= WHAT YOU ARE ASKED TO DO =
Look for "counterclockwise" in each line of the entries, and return the matching lines.

Collected data entries
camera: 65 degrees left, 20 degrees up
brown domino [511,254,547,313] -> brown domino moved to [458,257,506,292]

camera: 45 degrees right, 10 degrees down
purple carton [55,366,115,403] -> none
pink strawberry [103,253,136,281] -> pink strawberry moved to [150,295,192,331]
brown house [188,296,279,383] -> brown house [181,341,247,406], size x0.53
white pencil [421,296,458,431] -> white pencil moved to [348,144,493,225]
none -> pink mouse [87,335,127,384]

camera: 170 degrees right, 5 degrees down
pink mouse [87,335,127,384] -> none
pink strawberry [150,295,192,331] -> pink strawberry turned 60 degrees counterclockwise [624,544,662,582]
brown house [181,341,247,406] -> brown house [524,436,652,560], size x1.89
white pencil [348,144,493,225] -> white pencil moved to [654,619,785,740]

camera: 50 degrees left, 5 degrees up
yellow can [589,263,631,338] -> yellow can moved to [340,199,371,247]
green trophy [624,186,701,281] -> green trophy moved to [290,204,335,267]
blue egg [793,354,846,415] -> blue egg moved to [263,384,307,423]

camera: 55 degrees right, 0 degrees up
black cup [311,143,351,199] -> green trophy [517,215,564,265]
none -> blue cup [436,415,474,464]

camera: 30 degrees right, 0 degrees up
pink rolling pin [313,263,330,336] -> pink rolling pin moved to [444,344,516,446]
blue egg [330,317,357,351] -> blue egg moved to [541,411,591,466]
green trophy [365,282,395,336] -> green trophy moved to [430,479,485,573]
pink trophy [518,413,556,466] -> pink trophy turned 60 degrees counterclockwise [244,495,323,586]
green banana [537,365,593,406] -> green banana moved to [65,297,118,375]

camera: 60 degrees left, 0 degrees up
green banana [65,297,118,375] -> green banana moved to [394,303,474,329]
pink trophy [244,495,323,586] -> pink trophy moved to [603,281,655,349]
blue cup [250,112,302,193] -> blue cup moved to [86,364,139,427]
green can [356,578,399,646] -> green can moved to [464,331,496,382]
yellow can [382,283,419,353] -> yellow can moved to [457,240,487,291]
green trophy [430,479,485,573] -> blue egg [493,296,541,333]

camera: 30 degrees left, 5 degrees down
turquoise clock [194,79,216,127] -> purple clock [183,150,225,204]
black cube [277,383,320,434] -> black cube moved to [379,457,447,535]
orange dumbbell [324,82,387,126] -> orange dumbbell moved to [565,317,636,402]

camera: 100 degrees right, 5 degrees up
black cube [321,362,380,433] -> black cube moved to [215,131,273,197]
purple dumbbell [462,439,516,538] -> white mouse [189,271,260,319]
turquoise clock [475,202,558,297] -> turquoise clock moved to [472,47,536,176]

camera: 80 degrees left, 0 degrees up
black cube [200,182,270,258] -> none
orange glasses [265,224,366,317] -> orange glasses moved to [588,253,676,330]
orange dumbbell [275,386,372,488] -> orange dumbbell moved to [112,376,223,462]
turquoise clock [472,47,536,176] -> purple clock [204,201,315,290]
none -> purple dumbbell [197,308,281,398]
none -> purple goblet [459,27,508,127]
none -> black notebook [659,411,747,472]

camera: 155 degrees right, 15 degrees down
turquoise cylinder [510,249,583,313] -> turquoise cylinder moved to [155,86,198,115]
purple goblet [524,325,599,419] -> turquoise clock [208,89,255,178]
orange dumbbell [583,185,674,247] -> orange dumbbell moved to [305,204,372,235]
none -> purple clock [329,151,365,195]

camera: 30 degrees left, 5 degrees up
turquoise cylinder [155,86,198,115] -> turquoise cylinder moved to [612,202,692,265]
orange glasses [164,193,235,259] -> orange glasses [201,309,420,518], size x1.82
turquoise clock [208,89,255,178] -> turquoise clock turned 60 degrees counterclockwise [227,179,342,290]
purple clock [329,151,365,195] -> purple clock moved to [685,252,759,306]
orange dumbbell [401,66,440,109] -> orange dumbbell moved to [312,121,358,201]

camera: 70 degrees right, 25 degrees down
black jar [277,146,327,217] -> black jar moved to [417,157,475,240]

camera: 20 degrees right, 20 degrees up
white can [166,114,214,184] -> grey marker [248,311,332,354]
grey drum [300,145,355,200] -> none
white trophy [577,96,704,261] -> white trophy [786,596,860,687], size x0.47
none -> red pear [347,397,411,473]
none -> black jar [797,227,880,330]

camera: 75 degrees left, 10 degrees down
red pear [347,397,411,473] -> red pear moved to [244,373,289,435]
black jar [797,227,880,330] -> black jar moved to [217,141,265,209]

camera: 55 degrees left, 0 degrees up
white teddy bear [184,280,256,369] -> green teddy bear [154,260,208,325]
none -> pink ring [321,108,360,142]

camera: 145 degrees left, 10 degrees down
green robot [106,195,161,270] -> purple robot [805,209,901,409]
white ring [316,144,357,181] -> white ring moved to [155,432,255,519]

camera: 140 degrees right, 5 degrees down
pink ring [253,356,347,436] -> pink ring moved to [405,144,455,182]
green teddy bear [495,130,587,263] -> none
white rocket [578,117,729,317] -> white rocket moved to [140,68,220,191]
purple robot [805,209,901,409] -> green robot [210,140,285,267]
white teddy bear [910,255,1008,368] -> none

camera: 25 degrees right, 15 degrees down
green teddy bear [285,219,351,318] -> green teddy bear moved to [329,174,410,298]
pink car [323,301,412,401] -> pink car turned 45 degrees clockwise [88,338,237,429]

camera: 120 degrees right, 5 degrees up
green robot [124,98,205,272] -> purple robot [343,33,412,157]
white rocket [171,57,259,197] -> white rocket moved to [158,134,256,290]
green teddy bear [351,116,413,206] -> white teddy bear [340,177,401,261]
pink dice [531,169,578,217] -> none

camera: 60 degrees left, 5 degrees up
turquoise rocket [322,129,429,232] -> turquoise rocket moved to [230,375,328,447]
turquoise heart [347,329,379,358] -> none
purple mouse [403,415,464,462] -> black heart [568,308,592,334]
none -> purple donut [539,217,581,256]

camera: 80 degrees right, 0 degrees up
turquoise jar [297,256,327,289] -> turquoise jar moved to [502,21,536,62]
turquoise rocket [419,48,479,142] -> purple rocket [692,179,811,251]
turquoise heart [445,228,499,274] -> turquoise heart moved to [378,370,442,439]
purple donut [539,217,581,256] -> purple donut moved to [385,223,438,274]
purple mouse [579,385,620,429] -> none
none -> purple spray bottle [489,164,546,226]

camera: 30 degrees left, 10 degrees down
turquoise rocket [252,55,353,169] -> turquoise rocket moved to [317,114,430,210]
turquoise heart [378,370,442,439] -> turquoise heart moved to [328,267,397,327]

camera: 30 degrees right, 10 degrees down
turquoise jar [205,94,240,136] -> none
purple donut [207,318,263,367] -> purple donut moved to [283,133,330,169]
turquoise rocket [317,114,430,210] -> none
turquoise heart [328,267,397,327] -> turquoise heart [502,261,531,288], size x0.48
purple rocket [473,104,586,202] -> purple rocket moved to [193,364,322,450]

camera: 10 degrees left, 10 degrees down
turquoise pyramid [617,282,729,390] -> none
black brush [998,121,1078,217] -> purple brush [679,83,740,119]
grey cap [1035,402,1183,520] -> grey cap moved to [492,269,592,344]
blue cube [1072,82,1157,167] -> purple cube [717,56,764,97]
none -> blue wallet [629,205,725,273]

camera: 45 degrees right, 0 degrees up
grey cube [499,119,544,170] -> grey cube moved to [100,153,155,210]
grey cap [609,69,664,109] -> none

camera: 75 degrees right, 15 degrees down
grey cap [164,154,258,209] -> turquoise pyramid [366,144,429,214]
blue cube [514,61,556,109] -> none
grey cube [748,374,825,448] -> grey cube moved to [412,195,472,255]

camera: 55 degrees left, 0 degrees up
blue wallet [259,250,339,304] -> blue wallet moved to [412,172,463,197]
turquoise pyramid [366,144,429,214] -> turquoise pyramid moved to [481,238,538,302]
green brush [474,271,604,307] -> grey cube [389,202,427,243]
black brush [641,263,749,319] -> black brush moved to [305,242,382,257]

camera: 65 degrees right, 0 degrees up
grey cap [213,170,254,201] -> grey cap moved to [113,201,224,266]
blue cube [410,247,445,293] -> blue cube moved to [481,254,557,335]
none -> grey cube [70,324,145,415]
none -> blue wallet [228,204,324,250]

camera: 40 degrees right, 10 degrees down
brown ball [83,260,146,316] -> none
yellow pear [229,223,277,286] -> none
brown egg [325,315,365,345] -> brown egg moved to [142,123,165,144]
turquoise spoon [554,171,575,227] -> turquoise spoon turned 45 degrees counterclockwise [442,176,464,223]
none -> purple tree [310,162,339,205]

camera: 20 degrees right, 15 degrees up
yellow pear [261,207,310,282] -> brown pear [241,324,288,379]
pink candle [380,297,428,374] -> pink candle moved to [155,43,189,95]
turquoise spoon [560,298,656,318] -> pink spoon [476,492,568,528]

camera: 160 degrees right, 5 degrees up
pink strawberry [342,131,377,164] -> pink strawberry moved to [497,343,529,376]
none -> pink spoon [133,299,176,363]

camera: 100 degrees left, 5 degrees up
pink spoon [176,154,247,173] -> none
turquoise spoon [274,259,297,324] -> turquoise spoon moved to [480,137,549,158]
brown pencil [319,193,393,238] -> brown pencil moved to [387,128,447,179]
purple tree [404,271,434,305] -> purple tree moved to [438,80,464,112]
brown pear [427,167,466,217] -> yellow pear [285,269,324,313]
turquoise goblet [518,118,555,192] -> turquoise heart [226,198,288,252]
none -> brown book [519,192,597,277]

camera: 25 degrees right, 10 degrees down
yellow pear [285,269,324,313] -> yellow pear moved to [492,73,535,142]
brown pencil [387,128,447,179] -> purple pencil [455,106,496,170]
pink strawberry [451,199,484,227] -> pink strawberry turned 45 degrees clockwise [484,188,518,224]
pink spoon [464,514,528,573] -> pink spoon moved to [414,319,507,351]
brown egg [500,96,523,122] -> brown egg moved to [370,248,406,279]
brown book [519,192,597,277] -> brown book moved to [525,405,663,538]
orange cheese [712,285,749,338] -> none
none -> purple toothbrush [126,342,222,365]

= RESPONSE AREA =
pink strawberry [150,295,192,331] -> pink strawberry turned 60 degrees counterclockwise [624,544,662,582]
pink trophy [518,413,556,466] -> pink trophy turned 60 degrees counterclockwise [244,495,323,586]
turquoise clock [208,89,255,178] -> turquoise clock turned 60 degrees counterclockwise [227,179,342,290]
turquoise spoon [554,171,575,227] -> turquoise spoon turned 45 degrees counterclockwise [442,176,464,223]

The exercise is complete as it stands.